___ INPUT RECORDS

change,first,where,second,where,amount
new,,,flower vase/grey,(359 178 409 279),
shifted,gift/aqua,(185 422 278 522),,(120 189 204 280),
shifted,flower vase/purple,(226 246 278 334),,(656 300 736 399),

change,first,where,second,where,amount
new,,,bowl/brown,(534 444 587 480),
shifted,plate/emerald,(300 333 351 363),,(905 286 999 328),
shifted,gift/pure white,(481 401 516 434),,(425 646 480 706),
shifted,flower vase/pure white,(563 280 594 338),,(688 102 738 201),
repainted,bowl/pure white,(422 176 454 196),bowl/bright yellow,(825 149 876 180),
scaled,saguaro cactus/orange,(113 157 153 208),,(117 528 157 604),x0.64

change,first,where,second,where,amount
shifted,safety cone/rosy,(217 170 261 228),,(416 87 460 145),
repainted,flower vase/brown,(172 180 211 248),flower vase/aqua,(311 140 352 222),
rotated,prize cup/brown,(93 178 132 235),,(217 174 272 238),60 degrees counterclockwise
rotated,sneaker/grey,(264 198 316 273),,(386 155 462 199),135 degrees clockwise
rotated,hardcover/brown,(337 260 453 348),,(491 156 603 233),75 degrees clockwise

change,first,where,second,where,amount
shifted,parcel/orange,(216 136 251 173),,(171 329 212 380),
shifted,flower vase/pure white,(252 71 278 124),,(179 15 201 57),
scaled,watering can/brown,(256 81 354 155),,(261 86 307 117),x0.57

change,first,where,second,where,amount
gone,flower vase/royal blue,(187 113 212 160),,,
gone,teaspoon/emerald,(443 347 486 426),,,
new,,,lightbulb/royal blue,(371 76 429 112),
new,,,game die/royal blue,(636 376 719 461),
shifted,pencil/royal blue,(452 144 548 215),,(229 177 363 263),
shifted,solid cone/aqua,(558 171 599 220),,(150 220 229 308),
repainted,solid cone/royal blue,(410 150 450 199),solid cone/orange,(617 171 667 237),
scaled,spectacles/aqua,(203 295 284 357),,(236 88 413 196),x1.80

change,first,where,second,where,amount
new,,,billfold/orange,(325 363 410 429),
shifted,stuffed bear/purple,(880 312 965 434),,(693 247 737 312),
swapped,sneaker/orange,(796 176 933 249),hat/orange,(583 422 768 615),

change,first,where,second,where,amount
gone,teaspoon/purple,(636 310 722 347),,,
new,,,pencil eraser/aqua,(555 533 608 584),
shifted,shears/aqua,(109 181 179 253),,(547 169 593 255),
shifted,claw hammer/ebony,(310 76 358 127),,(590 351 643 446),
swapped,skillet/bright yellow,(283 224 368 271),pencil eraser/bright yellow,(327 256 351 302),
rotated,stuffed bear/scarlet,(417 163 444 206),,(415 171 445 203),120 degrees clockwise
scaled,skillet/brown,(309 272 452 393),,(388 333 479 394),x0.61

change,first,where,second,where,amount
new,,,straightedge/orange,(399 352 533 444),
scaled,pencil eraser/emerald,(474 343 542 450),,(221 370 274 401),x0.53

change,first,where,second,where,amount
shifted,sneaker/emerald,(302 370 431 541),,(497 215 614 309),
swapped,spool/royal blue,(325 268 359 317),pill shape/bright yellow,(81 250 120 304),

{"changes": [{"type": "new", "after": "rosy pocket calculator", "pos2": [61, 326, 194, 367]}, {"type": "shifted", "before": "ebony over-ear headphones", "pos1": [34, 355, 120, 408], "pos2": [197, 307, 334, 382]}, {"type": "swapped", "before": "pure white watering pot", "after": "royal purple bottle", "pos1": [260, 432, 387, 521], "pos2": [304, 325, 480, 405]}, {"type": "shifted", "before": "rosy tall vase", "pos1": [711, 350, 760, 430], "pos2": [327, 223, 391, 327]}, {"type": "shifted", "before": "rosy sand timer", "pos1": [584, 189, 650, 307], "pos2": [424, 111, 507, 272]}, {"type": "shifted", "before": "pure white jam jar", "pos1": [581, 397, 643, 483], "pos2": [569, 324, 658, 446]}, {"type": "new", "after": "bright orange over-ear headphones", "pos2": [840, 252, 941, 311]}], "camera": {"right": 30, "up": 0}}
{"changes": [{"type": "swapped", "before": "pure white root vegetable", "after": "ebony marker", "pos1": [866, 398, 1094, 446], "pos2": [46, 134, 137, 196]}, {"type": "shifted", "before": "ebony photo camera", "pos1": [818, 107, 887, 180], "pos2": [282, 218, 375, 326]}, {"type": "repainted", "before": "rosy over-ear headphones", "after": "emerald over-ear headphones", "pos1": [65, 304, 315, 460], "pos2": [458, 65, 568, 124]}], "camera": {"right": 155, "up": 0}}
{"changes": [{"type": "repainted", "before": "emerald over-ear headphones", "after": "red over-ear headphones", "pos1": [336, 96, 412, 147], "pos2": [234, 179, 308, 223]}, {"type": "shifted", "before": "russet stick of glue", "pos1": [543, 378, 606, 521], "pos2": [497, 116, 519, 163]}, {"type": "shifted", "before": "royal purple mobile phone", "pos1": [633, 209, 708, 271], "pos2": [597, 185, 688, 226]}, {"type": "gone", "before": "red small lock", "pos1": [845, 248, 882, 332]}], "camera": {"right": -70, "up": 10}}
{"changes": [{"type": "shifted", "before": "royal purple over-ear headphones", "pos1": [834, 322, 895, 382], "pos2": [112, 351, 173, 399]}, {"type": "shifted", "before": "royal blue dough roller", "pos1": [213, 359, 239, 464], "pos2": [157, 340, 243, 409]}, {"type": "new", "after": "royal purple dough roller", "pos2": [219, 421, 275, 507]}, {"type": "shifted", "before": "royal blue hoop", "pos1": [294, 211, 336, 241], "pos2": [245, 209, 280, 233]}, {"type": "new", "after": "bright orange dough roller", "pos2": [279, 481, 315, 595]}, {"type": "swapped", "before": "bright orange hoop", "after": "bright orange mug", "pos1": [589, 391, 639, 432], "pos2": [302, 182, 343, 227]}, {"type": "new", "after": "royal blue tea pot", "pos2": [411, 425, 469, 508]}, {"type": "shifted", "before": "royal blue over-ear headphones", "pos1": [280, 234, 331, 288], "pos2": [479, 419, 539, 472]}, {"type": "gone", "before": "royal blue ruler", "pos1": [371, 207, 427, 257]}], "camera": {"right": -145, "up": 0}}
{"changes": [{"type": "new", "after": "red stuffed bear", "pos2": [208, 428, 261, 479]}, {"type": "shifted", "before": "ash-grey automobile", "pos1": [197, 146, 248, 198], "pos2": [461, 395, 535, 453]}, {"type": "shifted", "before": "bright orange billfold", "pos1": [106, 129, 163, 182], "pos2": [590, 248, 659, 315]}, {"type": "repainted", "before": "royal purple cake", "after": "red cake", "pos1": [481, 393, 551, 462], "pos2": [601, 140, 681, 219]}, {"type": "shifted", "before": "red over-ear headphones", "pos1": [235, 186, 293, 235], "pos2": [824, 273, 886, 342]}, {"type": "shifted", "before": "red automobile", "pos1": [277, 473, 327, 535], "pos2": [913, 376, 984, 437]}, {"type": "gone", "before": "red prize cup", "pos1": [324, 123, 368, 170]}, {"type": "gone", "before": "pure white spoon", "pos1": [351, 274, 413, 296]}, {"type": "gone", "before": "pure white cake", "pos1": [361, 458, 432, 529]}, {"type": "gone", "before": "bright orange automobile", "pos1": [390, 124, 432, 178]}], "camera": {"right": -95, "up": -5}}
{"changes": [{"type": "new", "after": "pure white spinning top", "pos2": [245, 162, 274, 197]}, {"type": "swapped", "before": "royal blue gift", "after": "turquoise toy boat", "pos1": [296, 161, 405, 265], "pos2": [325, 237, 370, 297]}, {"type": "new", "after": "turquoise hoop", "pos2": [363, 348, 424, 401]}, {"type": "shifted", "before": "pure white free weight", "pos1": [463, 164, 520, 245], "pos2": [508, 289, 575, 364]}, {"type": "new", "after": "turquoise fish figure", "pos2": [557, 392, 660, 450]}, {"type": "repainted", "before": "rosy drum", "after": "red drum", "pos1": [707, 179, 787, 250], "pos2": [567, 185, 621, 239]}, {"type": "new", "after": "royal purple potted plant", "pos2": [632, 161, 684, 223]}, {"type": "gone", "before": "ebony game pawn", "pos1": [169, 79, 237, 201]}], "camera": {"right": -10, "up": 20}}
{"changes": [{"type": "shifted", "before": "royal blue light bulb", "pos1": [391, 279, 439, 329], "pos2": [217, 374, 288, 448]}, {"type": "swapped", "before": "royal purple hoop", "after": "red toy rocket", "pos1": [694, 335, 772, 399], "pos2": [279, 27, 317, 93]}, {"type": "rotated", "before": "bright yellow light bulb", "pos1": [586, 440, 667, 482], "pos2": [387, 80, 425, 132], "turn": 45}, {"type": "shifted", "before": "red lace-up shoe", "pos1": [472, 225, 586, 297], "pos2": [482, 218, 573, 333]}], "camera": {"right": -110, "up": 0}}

______

### [WORK TO BE COMPLETED]
In the entries above, please find the line with "new,,,flower vase/grey,(359 178" and the line with "shifted,gift/aqua,(185 422 278", then write out exactly those two lines and every line between them, and nothing more.

### [OUTPUT FOR THIS TASK]
new,,,flower vase/grey,(359 178 409 279),
shifted,gift/aqua,(185 422 278 522),,(120 189 204 280),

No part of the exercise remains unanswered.